* _The problem_: Every line of the entries below that includes "tower" belongs in the answer, copied as written.

____ Material provided

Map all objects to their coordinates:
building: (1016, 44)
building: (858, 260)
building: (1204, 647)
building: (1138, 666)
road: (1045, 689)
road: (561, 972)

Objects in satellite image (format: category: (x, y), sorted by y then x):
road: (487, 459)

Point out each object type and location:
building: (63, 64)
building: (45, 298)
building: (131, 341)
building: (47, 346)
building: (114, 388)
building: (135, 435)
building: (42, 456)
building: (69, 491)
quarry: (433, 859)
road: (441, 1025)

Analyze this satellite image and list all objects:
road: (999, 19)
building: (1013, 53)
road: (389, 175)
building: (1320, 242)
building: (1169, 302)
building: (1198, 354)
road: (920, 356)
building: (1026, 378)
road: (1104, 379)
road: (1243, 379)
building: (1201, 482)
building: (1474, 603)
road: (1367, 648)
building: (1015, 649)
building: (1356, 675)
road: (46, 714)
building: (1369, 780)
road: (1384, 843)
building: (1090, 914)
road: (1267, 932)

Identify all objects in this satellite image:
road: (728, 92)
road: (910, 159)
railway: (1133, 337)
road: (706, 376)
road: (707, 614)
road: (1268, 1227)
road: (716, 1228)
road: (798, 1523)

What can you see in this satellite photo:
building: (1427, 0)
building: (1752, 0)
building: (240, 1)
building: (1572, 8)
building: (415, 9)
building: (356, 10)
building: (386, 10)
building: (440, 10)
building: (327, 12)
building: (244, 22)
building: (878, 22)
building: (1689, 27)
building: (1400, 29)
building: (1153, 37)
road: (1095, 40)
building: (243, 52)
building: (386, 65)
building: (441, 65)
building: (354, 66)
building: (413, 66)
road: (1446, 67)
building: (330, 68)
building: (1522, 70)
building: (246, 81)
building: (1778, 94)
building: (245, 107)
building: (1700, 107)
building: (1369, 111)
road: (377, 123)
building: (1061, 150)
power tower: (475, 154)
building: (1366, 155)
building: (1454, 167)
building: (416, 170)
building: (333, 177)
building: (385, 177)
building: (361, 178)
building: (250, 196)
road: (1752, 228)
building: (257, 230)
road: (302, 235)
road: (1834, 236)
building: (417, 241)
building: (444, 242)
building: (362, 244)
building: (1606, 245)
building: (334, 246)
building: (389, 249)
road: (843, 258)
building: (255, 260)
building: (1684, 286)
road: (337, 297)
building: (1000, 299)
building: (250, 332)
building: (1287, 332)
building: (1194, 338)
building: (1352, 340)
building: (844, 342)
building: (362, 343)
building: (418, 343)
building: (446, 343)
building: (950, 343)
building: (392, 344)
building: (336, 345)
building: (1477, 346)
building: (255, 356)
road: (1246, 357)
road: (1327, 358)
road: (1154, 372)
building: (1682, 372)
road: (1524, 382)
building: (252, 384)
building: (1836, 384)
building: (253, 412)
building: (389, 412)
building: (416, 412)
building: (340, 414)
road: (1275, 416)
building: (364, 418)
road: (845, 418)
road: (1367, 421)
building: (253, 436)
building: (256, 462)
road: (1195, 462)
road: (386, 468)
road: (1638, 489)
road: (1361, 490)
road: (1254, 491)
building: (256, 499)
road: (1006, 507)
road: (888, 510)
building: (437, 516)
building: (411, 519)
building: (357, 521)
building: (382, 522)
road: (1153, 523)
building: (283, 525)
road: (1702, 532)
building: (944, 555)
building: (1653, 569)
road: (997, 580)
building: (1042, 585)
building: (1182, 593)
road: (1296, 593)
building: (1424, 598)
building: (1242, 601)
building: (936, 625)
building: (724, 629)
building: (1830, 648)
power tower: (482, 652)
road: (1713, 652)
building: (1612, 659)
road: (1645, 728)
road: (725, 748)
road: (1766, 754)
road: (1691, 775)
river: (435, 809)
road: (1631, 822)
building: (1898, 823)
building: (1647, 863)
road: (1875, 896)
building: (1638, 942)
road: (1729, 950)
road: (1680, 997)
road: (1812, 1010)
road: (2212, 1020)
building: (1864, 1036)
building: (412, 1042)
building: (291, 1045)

________

* _Result below_:
power tower: (475, 154)
power tower: (482, 652)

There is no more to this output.